__WHAT THE TASK ASKS__
The pictures are to be left out when the listing below is reproduced word for word.

__WORKING DATA__
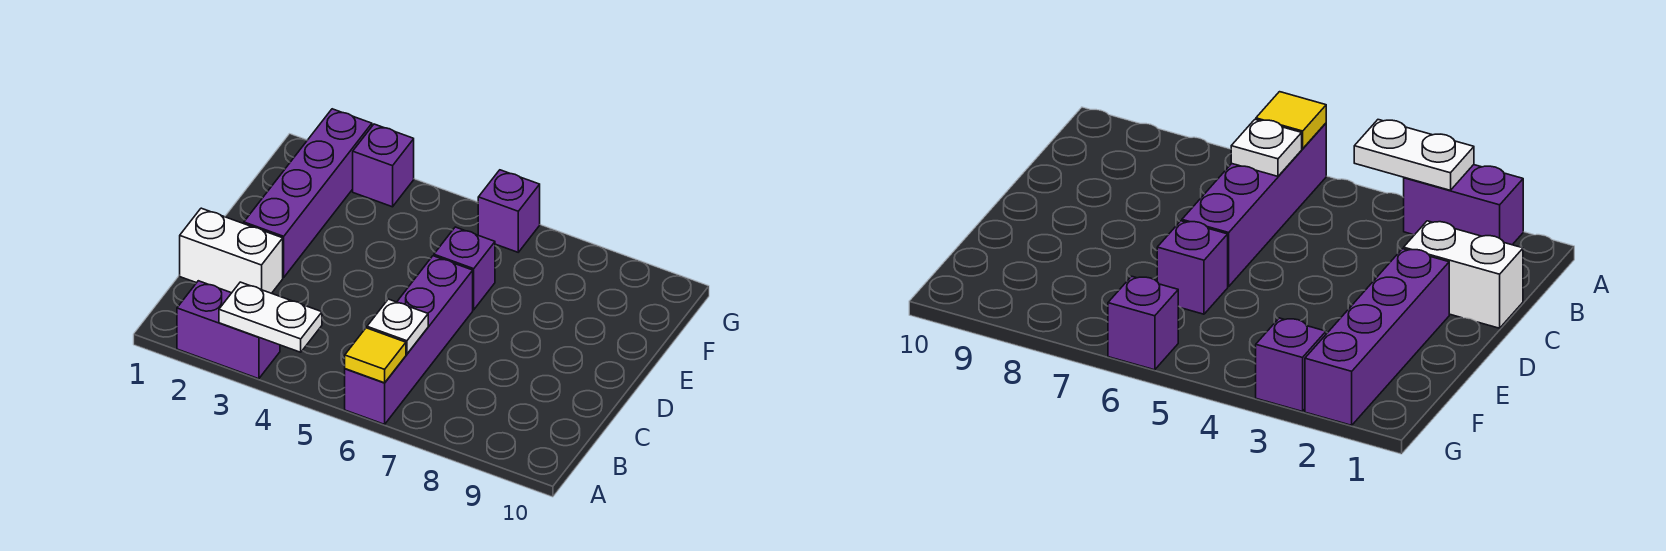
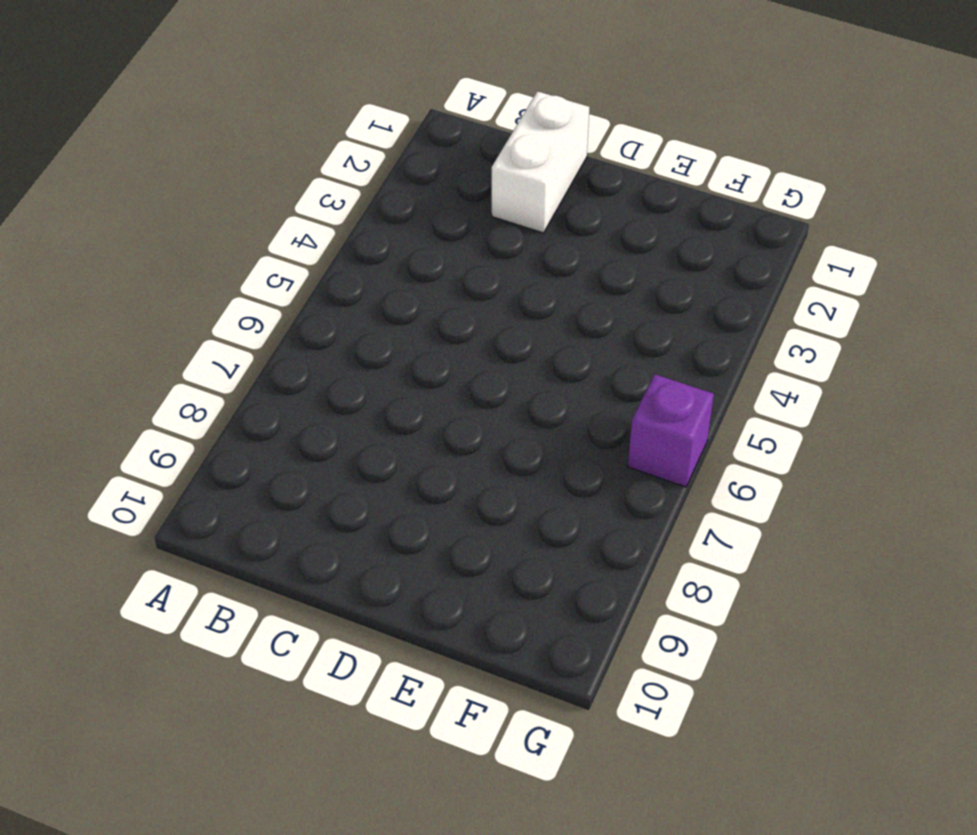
none -> purple brick A2:A3 level 1
none -> purple brick A6:D6 level 1

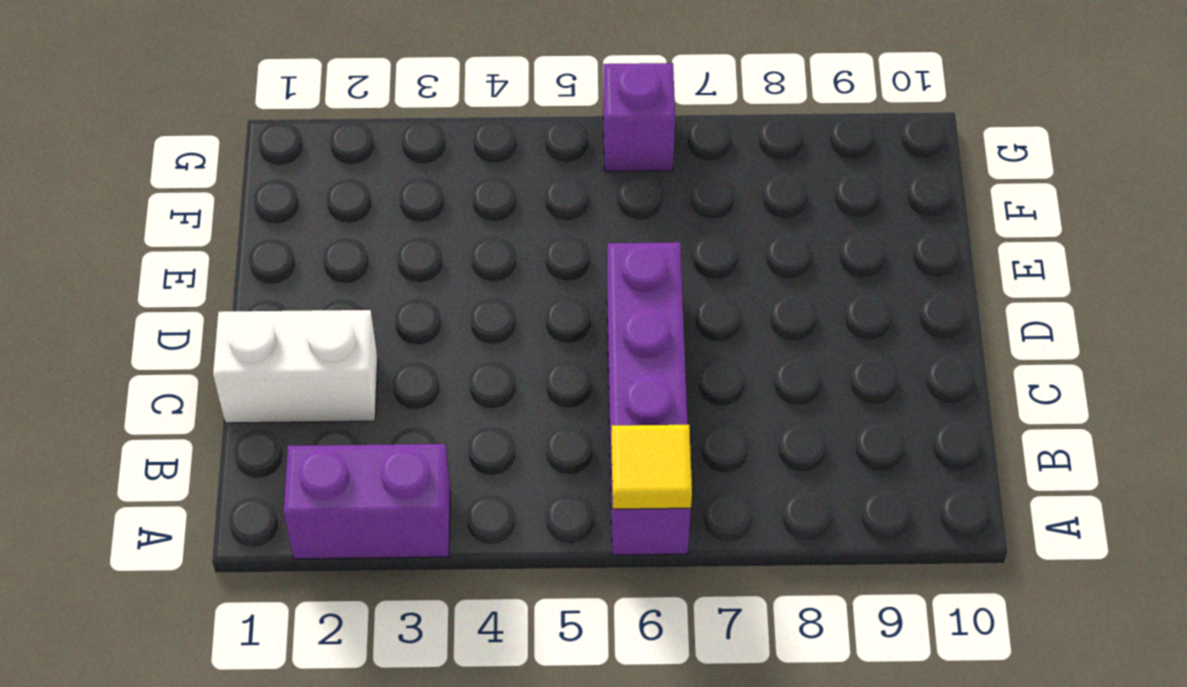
none -> purple brick D2:G2 level 1
none -> purple brick E6 level 1

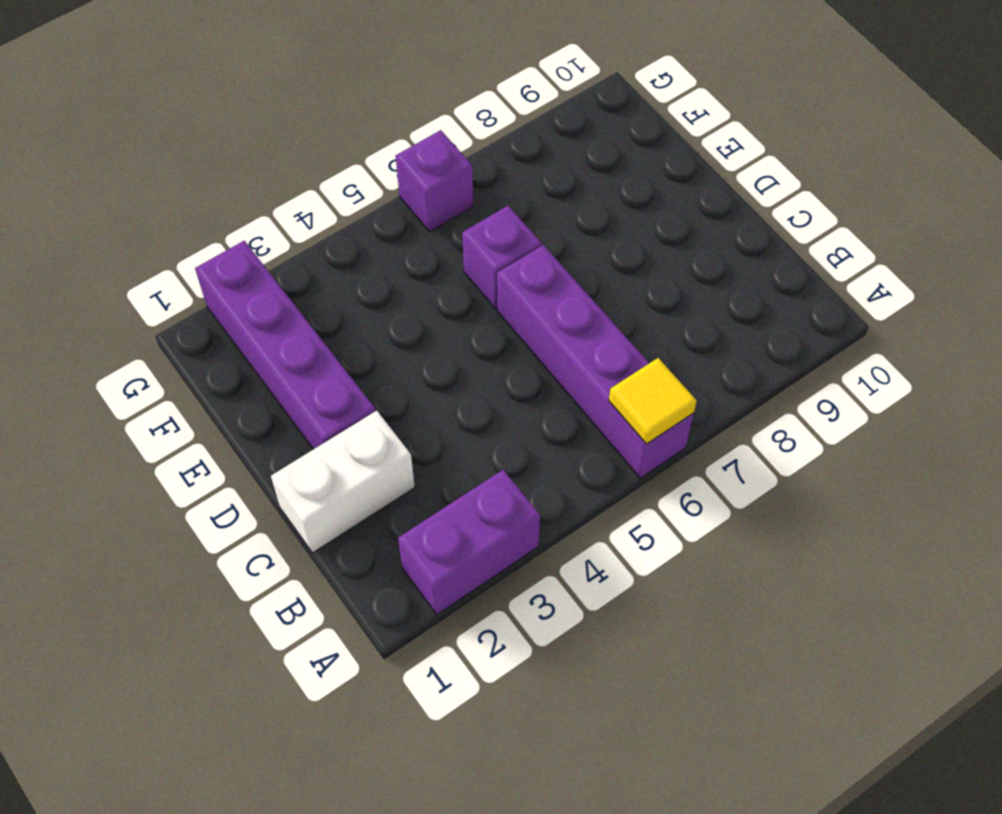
none -> purple brick G3 level 1
none -> white plate A3:A4 level 2

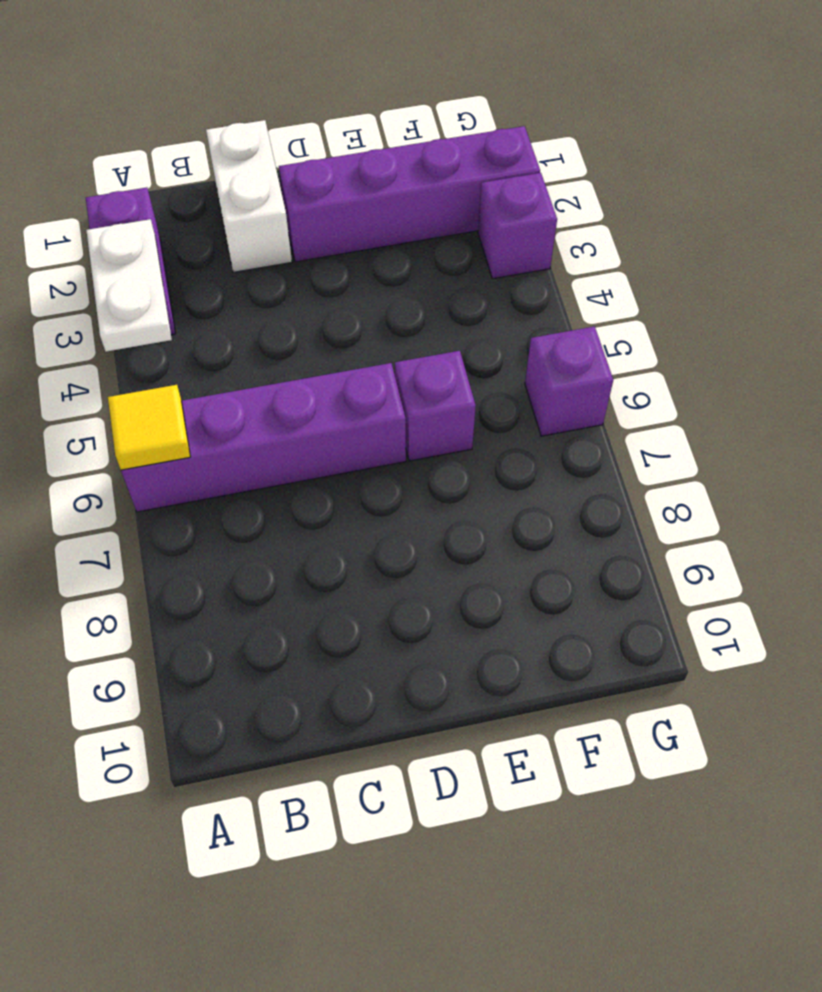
none -> white plate B6 level 2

__ANSWER TO THIS PROBLEM__
none -> purple brick A2:A3 level 1
none -> purple brick A6:D6 level 1

none -> purple brick D2:G2 level 1
none -> purple brick E6 level 1

none -> purple brick G3 level 1
none -> white plate A3:A4 level 2

none -> white plate B6 level 2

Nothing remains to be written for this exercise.